Directions for this task
All lines below containing the string "none" are to be copied.

======== Listed entries

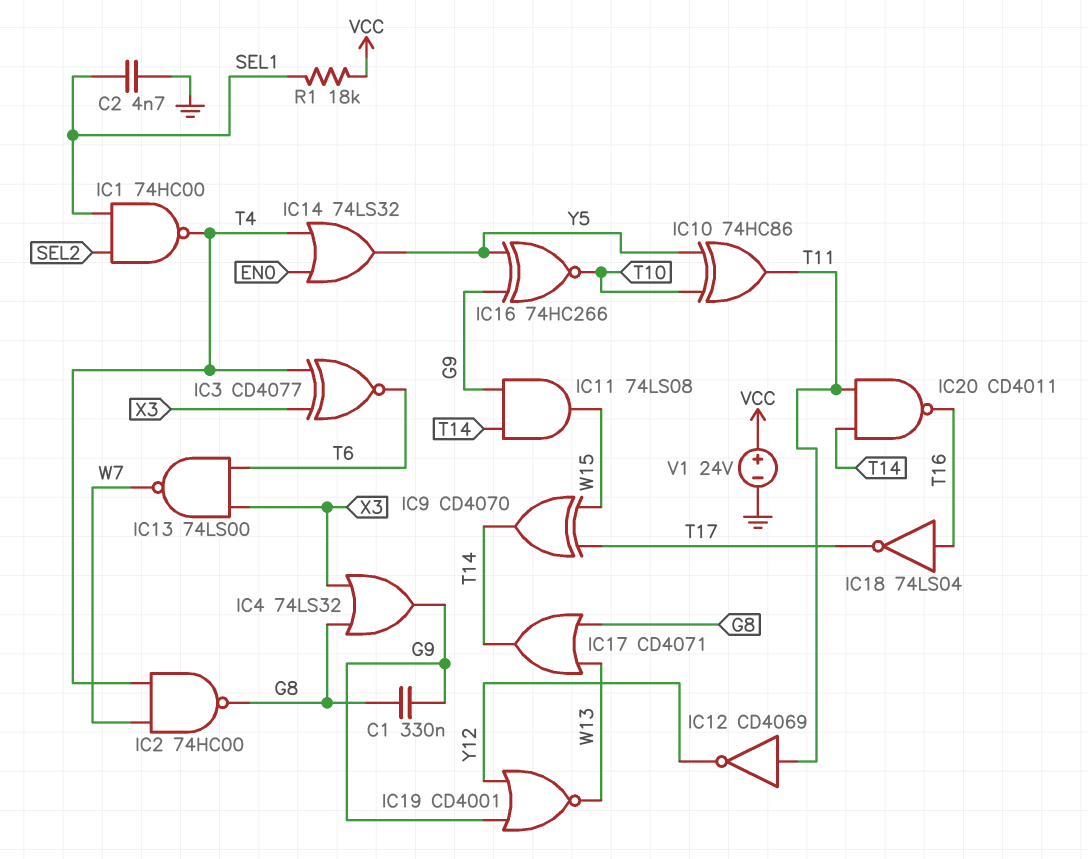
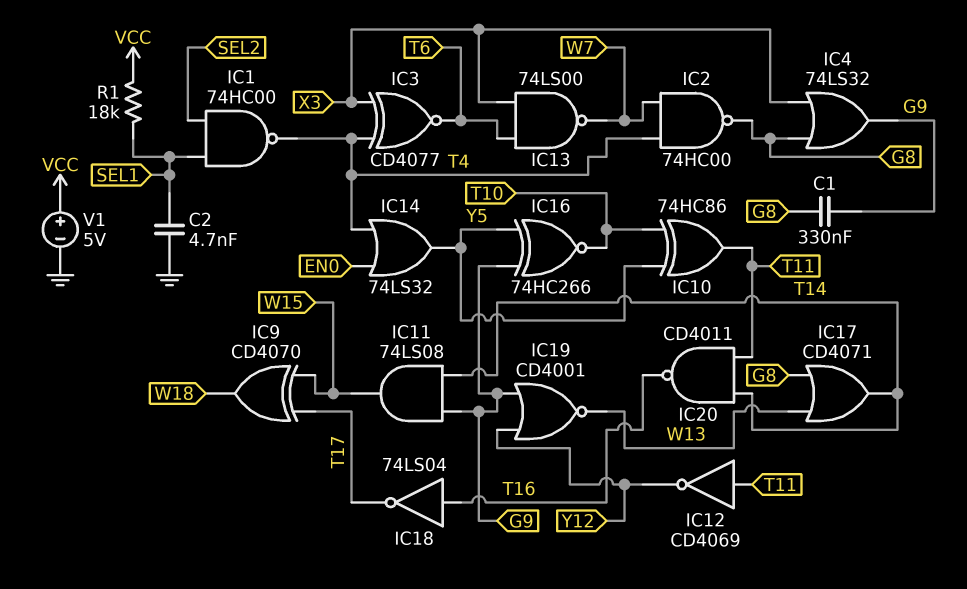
IC9: XOR CD4070 (in T17, in W15, out T14) -> XOR CD4070 (in T17, in W15, out W18)
V1: 24V (plus VCC, minus GND) -> 5V (plus VCC, minus GND)

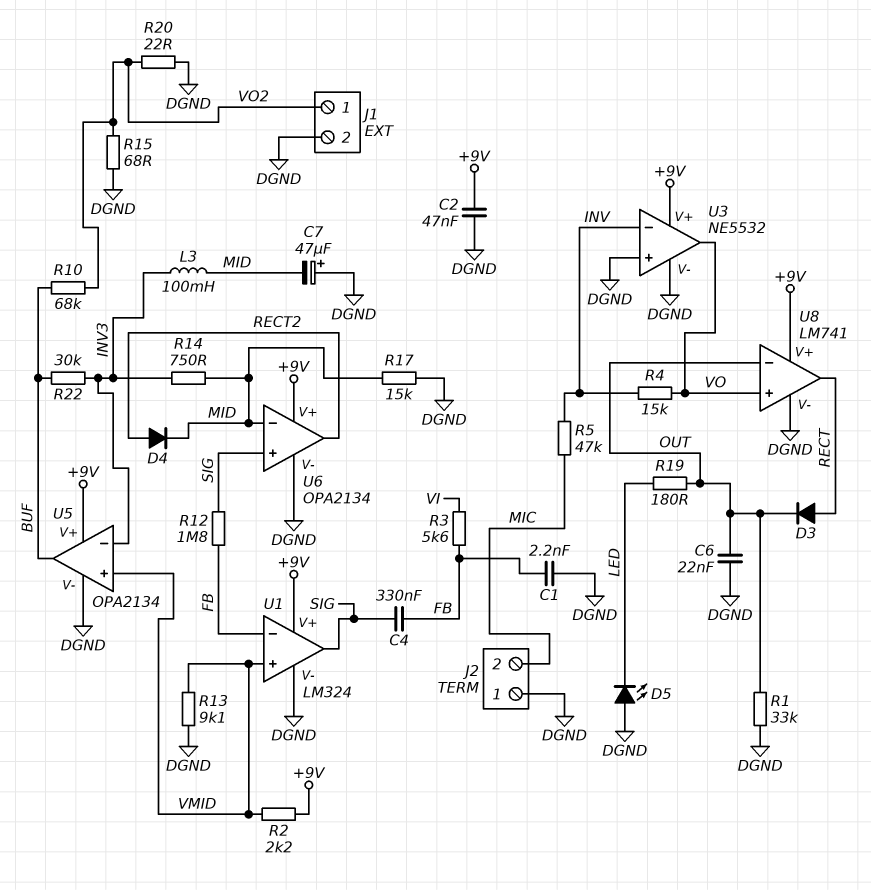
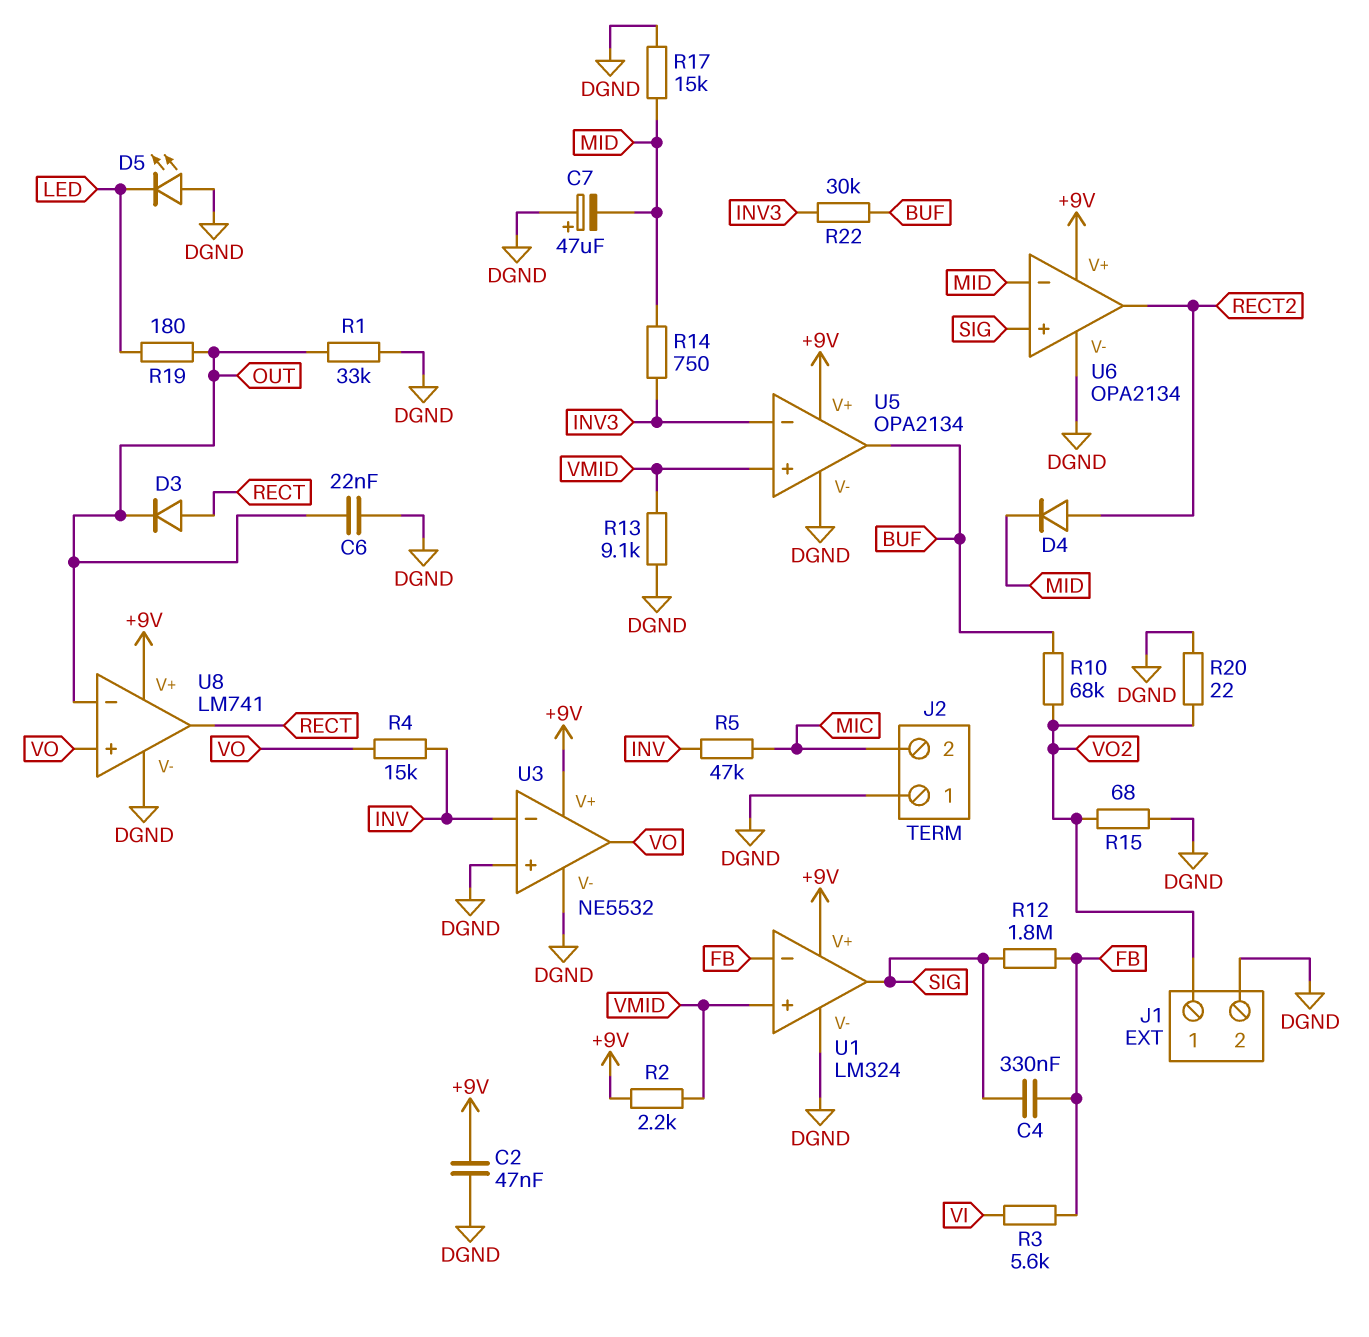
C1: 2.2nF (DGND, FB) -> none
L3: 100mH (INV3, MID) -> none

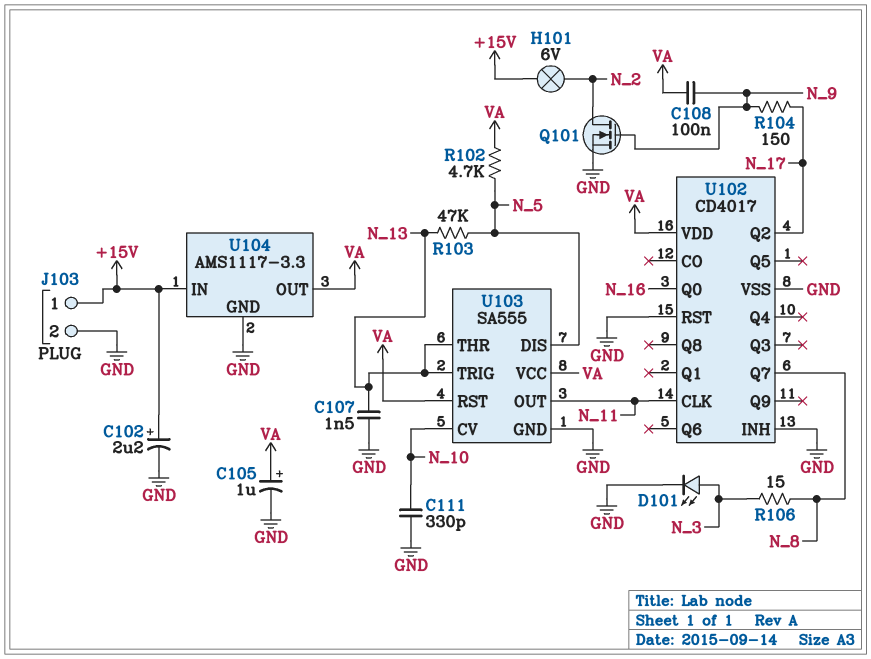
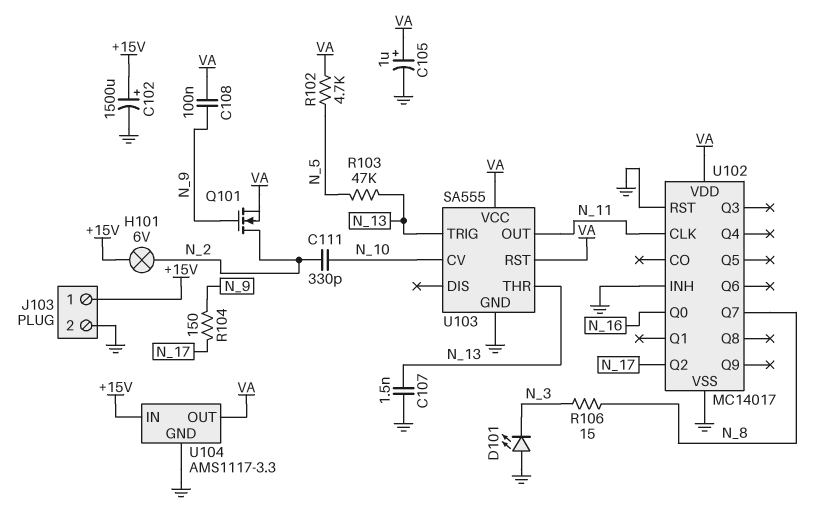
C102: 2.2uF (plus +15V, minus GND) -> 1500uF (plus +15V, minus GND)
C111: 330pF (GND, N_10) -> 330pF (N_2, N_10)
D101: LED (A N_3, K GND) -> LED (A GND, K N_3)
Q101: NMOS (G N_9, D N_2, S GND) -> NMOS (G N_9, D N_2, S VA)
U102: CD4017 -> MC14017
U103 pin DIS: N_5 -> none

================

Solution to this task
C1: 2.2nF (DGND, FB) -> none
L3: 100mH (INV3, MID) -> none
U103 pin DIS: N_5 -> none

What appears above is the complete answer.